§ **Exercise goal**
Please copy each line below that contains the word "purple".

§ **Material shown**
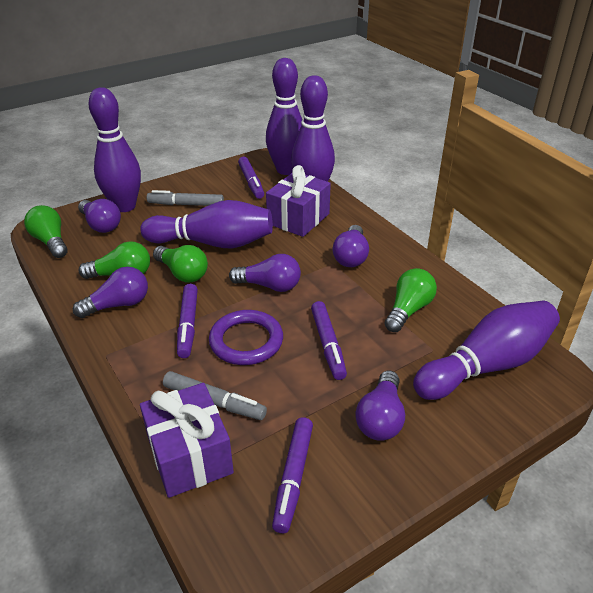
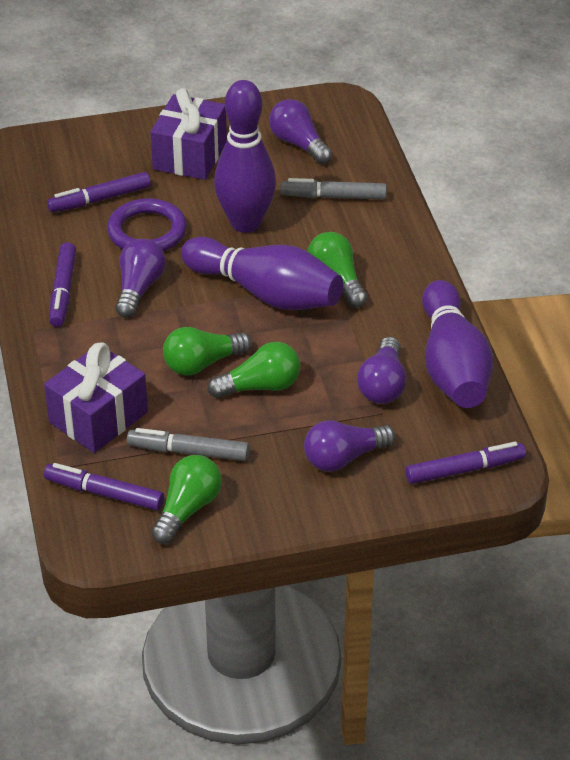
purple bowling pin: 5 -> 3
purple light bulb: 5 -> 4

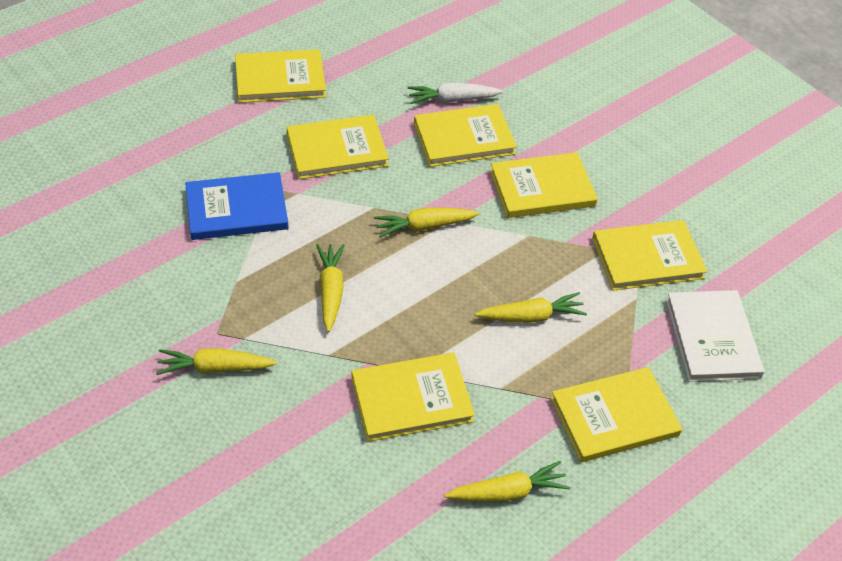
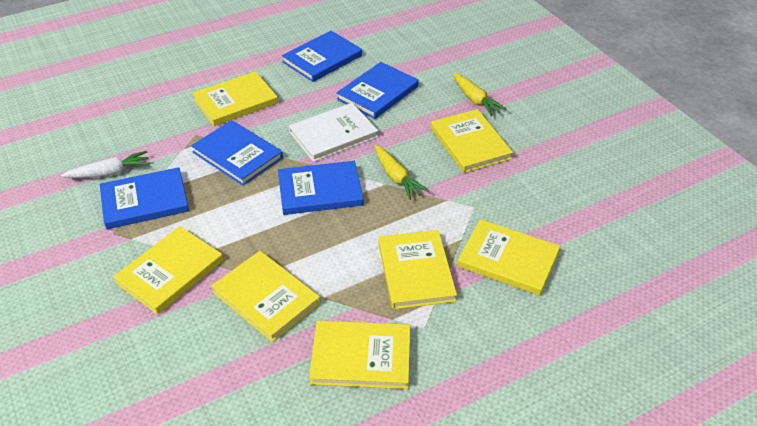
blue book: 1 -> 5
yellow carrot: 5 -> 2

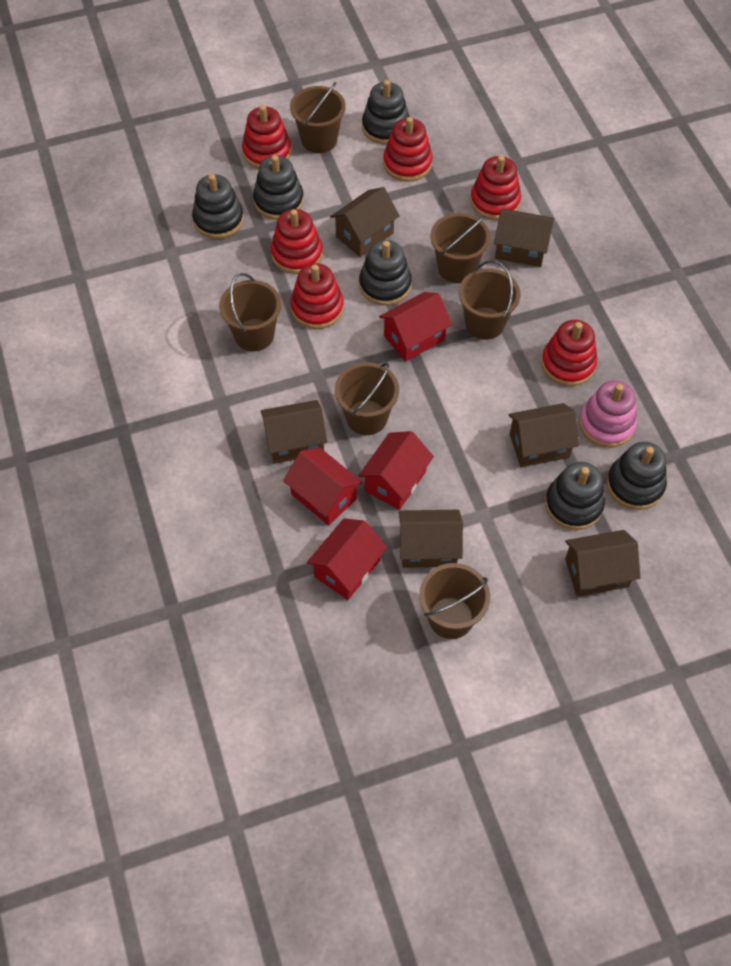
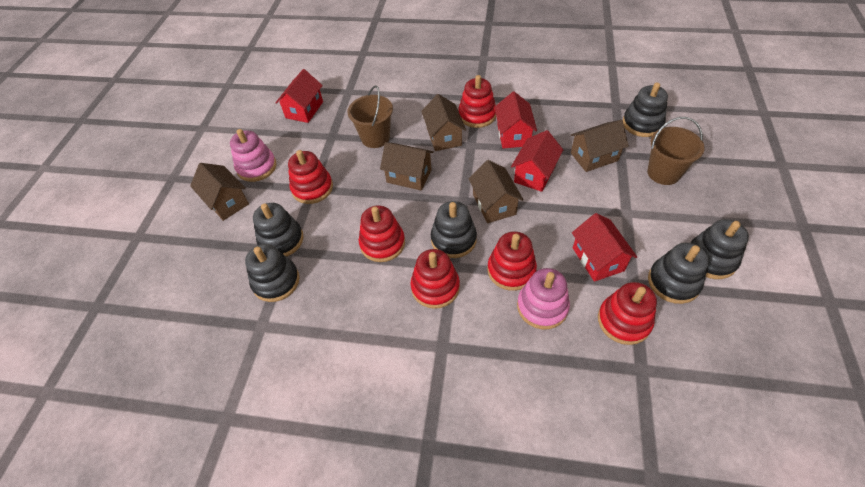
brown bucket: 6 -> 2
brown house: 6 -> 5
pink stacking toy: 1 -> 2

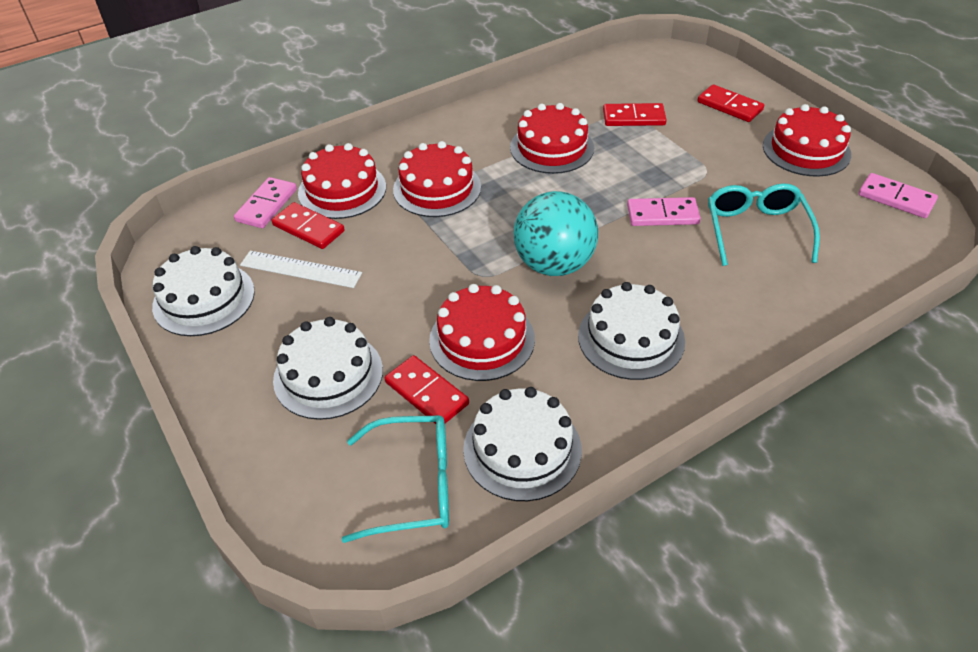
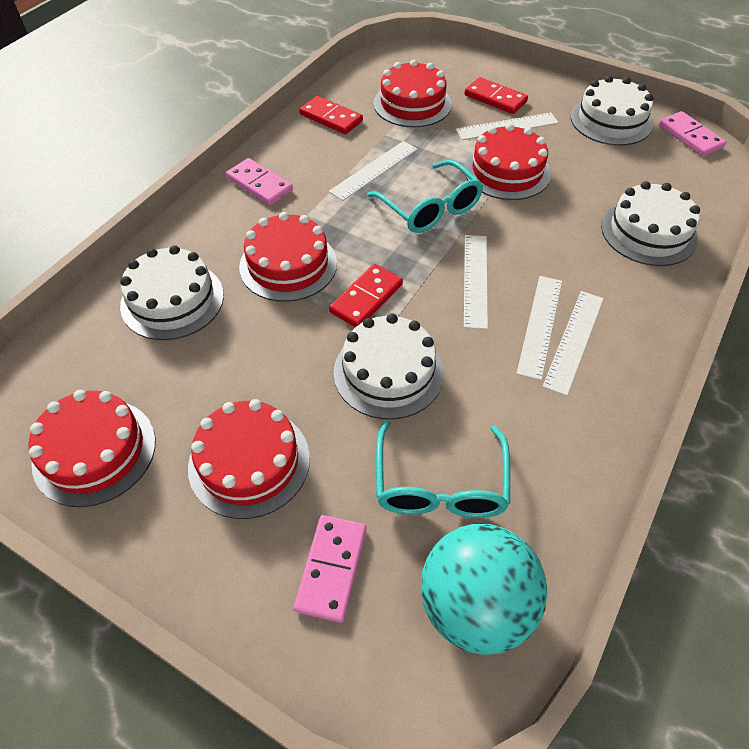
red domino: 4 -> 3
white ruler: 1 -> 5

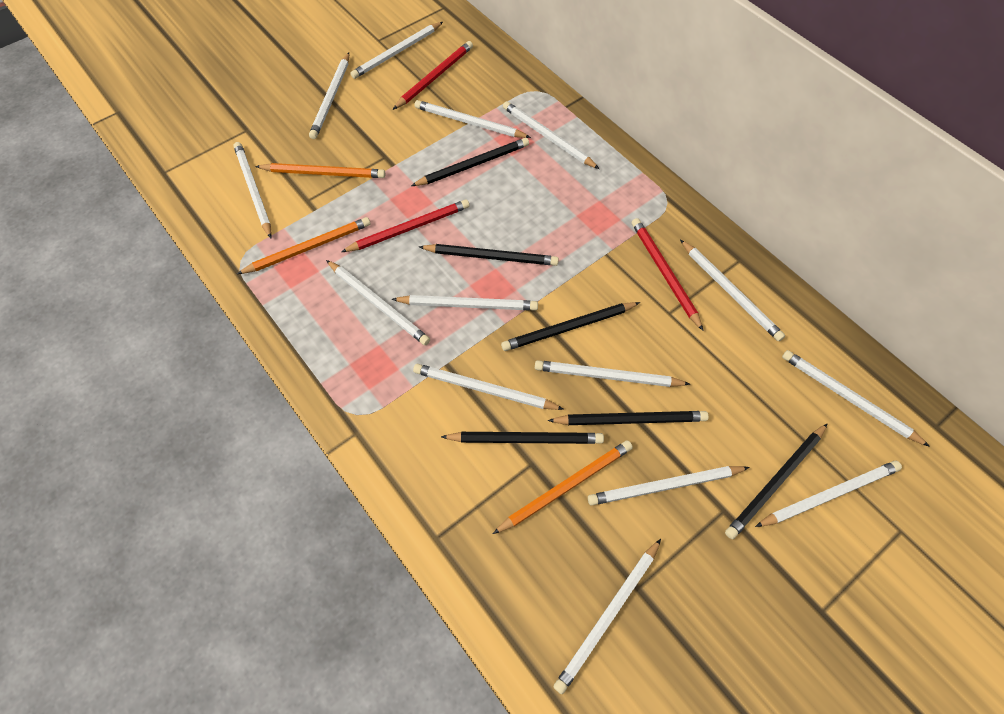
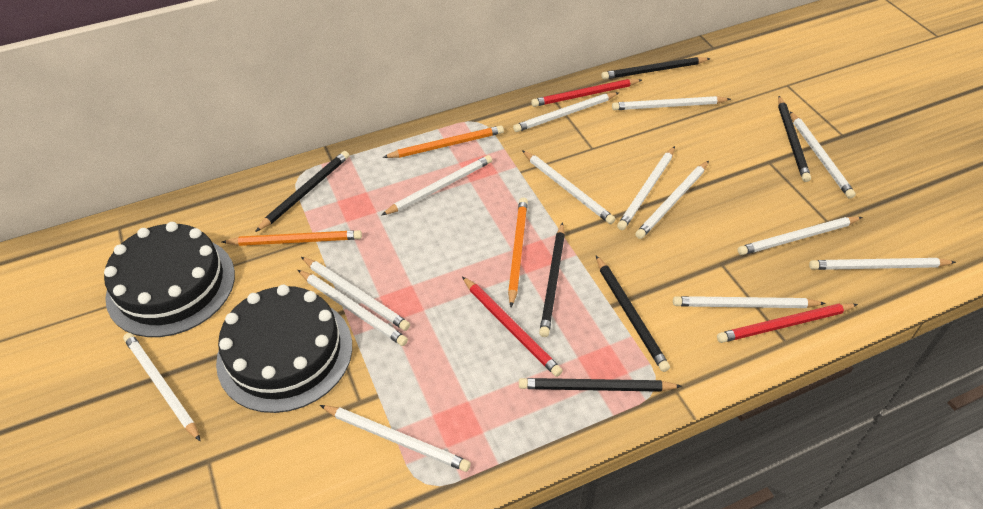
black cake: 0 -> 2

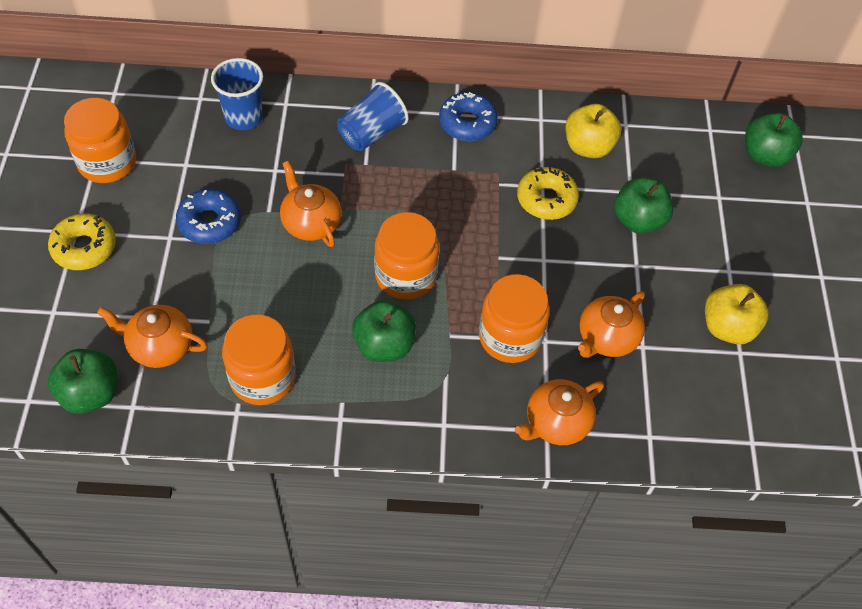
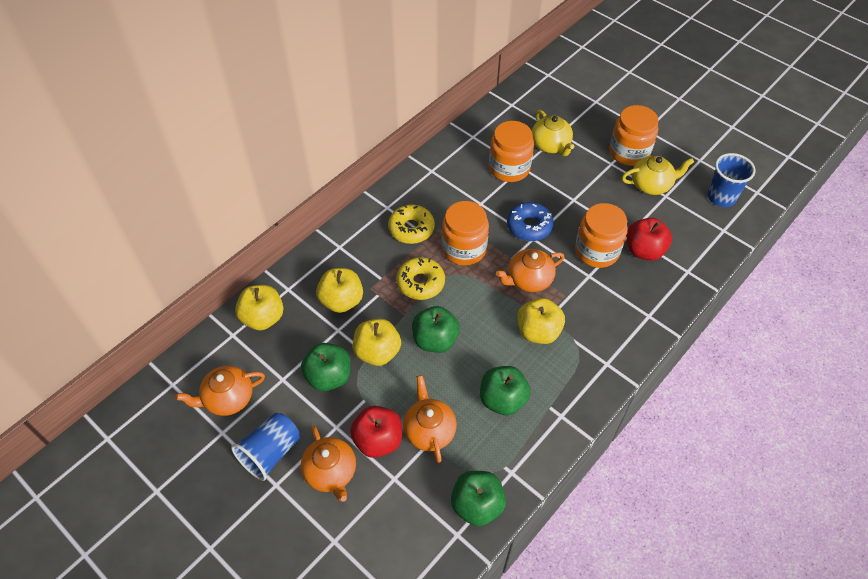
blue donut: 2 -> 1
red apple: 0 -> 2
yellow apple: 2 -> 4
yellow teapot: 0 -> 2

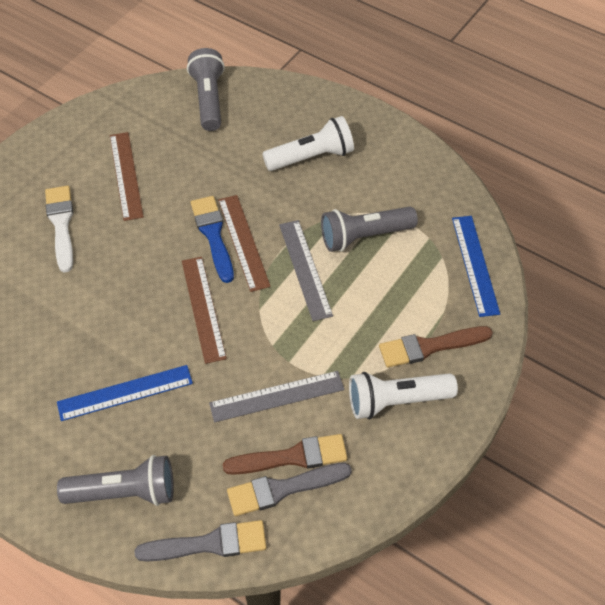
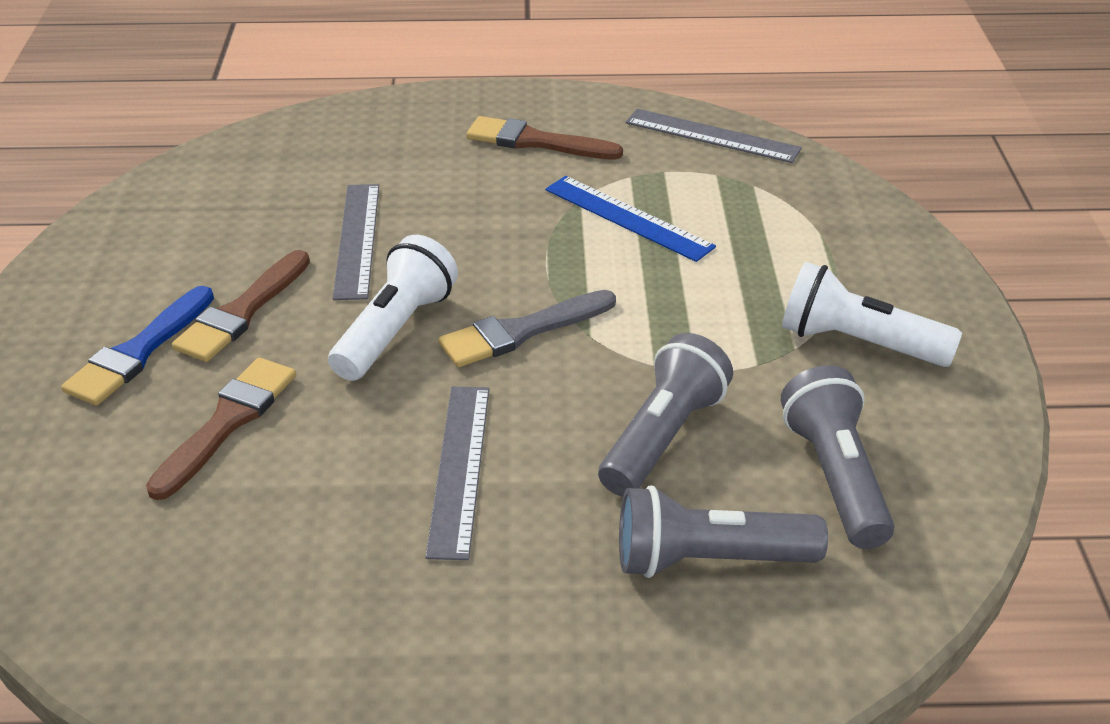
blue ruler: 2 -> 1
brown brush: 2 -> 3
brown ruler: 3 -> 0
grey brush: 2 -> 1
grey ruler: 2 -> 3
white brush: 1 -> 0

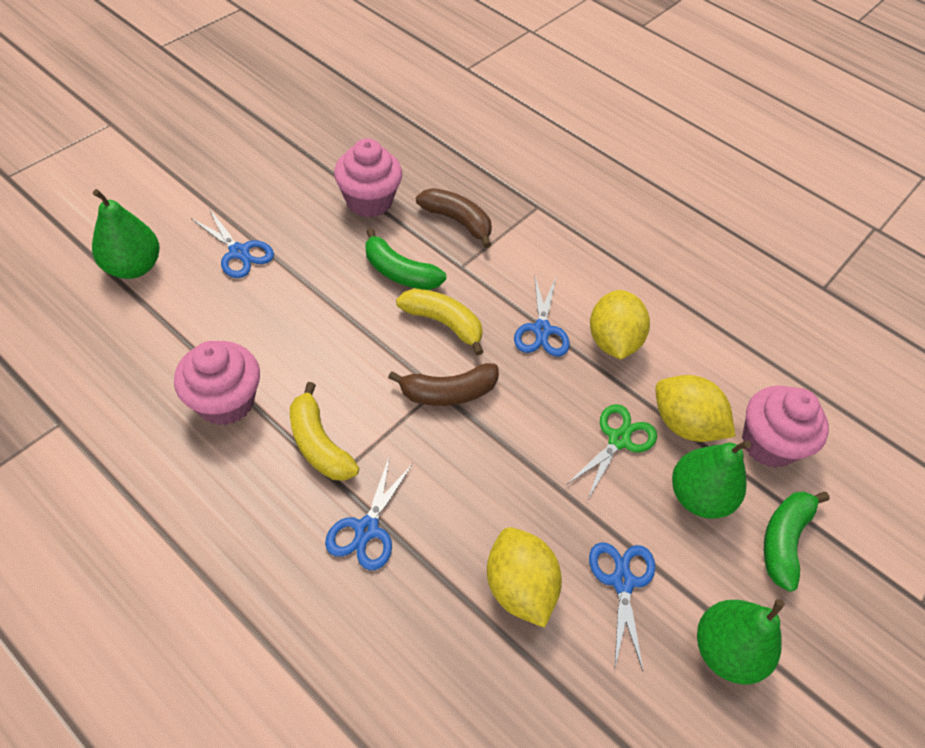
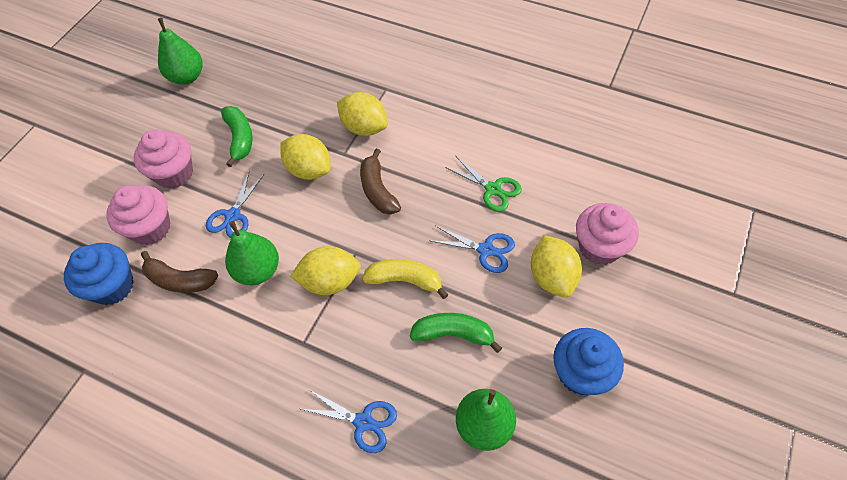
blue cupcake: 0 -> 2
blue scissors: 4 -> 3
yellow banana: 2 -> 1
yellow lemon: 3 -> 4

§ **Task response**
purple bowling pin: 5 -> 3
purple light bulb: 5 -> 4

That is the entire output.